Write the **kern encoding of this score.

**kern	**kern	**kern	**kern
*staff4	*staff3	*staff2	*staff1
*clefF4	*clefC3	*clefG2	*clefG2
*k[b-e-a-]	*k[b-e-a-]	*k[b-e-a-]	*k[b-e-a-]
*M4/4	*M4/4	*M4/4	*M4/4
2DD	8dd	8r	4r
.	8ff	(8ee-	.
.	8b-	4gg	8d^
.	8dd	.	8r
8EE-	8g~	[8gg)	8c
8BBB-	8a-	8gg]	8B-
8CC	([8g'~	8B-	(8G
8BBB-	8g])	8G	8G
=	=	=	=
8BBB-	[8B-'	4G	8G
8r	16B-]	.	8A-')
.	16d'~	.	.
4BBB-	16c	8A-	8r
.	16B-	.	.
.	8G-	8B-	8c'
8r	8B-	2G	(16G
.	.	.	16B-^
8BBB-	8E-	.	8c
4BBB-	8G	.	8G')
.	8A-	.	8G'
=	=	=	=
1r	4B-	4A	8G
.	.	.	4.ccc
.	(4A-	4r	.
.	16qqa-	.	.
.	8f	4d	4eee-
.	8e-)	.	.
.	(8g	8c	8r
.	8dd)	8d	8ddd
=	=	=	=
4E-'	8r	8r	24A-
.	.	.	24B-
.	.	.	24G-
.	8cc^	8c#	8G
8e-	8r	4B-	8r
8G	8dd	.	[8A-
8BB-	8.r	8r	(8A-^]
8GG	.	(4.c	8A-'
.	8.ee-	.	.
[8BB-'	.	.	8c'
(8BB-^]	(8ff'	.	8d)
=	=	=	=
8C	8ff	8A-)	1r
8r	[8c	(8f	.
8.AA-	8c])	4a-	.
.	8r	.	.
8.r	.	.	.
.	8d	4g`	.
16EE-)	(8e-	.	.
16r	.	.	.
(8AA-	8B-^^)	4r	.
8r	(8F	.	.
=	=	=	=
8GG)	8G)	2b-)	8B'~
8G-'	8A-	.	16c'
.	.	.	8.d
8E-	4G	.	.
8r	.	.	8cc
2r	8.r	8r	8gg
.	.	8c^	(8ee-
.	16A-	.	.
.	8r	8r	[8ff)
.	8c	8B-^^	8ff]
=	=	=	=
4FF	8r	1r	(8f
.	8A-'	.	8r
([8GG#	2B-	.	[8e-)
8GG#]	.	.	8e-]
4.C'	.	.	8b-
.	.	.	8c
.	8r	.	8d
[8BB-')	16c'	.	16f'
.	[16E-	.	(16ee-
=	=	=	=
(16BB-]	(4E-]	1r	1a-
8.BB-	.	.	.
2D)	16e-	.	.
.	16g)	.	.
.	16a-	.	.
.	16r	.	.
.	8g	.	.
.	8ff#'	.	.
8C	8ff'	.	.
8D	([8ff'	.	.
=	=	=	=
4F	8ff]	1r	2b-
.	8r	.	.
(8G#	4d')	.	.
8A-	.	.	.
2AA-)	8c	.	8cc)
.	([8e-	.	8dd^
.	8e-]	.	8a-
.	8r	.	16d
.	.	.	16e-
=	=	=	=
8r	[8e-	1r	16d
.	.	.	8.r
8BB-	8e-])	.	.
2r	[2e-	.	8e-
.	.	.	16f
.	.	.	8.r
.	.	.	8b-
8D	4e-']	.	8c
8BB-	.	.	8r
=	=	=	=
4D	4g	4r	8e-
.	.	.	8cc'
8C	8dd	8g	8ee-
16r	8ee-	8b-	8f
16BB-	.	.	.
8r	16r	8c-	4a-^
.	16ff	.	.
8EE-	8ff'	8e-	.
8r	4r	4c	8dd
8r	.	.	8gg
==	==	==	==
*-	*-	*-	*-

■ ■ ■ ■ ■ ■ ■

### What you should do
Extract each line of the material that contains the string "kern".

### Exercise solution
Write the **kern encoding of this score.
**kern	**kern	**kern	**kern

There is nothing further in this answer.